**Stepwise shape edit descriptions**
Segment Open
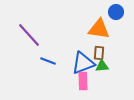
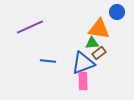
blue circle: moved 1 px right
purple line: moved 1 px right, 8 px up; rotated 72 degrees counterclockwise
brown rectangle: rotated 48 degrees clockwise
blue line: rotated 14 degrees counterclockwise
green triangle: moved 10 px left, 23 px up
Segment Closed
**What to do**
Return the records above exactly as written, but without any of the pictures.

**Finished task**
blue circle: moved 1 px right
purple line: moved 1 px right, 8 px up; rotated 72 degrees counterclockwise
brown rectangle: rotated 48 degrees clockwise
blue line: rotated 14 degrees counterclockwise
green triangle: moved 10 px left, 23 px up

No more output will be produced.